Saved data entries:
______
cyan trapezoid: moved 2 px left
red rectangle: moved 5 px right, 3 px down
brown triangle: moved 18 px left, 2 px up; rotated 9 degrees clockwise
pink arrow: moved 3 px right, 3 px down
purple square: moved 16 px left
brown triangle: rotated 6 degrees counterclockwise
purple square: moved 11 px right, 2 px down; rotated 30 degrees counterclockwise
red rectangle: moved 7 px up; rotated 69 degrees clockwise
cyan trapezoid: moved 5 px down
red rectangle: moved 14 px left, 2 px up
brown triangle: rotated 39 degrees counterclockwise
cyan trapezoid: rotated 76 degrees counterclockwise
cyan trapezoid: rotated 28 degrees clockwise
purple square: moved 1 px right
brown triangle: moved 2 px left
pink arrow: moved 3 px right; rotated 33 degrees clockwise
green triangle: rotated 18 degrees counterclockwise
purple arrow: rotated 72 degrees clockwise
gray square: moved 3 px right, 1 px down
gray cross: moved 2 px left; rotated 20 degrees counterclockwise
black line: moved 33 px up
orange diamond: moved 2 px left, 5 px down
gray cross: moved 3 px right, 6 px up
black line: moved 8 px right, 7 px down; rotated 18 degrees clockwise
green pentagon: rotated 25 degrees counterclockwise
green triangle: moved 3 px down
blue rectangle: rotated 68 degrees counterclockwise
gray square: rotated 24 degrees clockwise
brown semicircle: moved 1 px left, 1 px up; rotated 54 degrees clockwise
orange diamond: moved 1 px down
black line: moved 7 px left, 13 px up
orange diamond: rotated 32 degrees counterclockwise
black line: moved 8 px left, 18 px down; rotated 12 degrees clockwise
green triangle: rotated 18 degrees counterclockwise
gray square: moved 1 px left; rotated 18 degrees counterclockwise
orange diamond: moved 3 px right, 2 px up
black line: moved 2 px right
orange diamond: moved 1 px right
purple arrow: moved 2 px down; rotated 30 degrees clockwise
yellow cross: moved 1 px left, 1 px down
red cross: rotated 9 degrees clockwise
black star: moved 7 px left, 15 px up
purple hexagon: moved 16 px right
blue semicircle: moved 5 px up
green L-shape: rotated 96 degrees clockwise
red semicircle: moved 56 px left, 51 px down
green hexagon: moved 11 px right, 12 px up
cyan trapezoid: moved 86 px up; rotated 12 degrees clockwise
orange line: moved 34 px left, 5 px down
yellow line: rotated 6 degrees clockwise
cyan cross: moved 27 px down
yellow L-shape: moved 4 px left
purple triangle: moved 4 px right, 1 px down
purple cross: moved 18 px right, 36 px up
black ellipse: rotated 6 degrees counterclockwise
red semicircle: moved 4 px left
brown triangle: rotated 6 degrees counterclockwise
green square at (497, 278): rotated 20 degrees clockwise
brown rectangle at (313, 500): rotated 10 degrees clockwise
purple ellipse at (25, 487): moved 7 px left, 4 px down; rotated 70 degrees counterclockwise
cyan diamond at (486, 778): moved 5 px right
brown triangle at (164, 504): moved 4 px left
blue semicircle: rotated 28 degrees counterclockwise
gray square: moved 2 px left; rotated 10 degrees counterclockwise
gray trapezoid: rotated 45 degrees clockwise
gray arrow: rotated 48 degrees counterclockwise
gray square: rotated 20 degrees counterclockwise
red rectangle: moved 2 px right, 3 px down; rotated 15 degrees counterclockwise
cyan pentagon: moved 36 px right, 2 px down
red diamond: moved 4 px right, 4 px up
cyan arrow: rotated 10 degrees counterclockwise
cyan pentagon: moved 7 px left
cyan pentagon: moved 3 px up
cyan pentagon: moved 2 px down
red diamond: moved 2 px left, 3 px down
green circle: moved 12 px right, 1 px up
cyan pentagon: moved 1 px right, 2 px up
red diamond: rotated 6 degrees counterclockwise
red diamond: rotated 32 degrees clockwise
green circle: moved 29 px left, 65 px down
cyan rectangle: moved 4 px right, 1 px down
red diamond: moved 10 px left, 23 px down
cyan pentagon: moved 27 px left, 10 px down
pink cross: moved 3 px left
______
Reproduce every line of the records above word for word, keeping their order.

cyan trapezoid: moved 2 px left
red rectangle: moved 5 px right, 3 px down
brown triangle: moved 18 px left, 2 px up; rotated 9 degrees clockwise
pink arrow: moved 3 px right, 3 px down
purple square: moved 16 px left
brown triangle: rotated 6 degrees counterclockwise
purple square: moved 11 px right, 2 px down; rotated 30 degrees counterclockwise
red rectangle: moved 7 px up; rotated 69 degrees clockwise
cyan trapezoid: moved 5 px down
red rectangle: moved 14 px left, 2 px up
brown triangle: rotated 39 degrees counterclockwise
cyan trapezoid: rotated 76 degrees counterclockwise
cyan trapezoid: rotated 28 degrees clockwise
purple square: moved 1 px right
brown triangle: moved 2 px left
pink arrow: moved 3 px right; rotated 33 degrees clockwise
green triangle: rotated 18 degrees counterclockwise
purple arrow: rotated 72 degrees clockwise
gray square: moved 3 px right, 1 px down
gray cross: moved 2 px left; rotated 20 degrees counterclockwise
black line: moved 33 px up
orange diamond: moved 2 px left, 5 px down
gray cross: moved 3 px right, 6 px up
black line: moved 8 px right, 7 px down; rotated 18 degrees clockwise
green pentagon: rotated 25 degrees counterclockwise
green triangle: moved 3 px down
blue rectangle: rotated 68 degrees counterclockwise
gray square: rotated 24 degrees clockwise
brown semicircle: moved 1 px left, 1 px up; rotated 54 degrees clockwise
orange diamond: moved 1 px down
black line: moved 7 px left, 13 px up
orange diamond: rotated 32 degrees counterclockwise
black line: moved 8 px left, 18 px down; rotated 12 degrees clockwise
green triangle: rotated 18 degrees counterclockwise
gray square: moved 1 px left; rotated 18 degrees counterclockwise
orange diamond: moved 3 px right, 2 px up
black line: moved 2 px right
orange diamond: moved 1 px right
purple arrow: moved 2 px down; rotated 30 degrees clockwise
yellow cross: moved 1 px left, 1 px down
red cross: rotated 9 degrees clockwise
black star: moved 7 px left, 15 px up
purple hexagon: moved 16 px right
blue semicircle: moved 5 px up
green L-shape: rotated 96 degrees clockwise
red semicircle: moved 56 px left, 51 px down
green hexagon: moved 11 px right, 12 px up
cyan trapezoid: moved 86 px up; rotated 12 degrees clockwise
orange line: moved 34 px left, 5 px down
yellow line: rotated 6 degrees clockwise
cyan cross: moved 27 px down
yellow L-shape: moved 4 px left
purple triangle: moved 4 px right, 1 px down
purple cross: moved 18 px right, 36 px up
black ellipse: rotated 6 degrees counterclockwise
red semicircle: moved 4 px left
brown triangle: rotated 6 degrees counterclockwise
green square at (497, 278): rotated 20 degrees clockwise
brown rectangle at (313, 500): rotated 10 degrees clockwise
purple ellipse at (25, 487): moved 7 px left, 4 px down; rotated 70 degrees counterclockwise
cyan diamond at (486, 778): moved 5 px right
brown triangle at (164, 504): moved 4 px left
blue semicircle: rotated 28 degrees counterclockwise
gray square: moved 2 px left; rotated 10 degrees counterclockwise
gray trapezoid: rotated 45 degrees clockwise
gray arrow: rotated 48 degrees counterclockwise
gray square: rotated 20 degrees counterclockwise
red rectangle: moved 2 px right, 3 px down; rotated 15 degrees counterclockwise
cyan pentagon: moved 36 px right, 2 px down
red diamond: moved 4 px right, 4 px up
cyan arrow: rotated 10 degrees counterclockwise
cyan pentagon: moved 7 px left
cyan pentagon: moved 3 px up
cyan pentagon: moved 2 px down
red diamond: moved 2 px left, 3 px down
green circle: moved 12 px right, 1 px up
cyan pentagon: moved 1 px right, 2 px up
red diamond: rotated 6 degrees counterclockwise
red diamond: rotated 32 degrees clockwise
green circle: moved 29 px left, 65 px down
cyan rectangle: moved 4 px right, 1 px down
red diamond: moved 10 px left, 23 px down
cyan pentagon: moved 27 px left, 10 px down
pink cross: moved 3 px left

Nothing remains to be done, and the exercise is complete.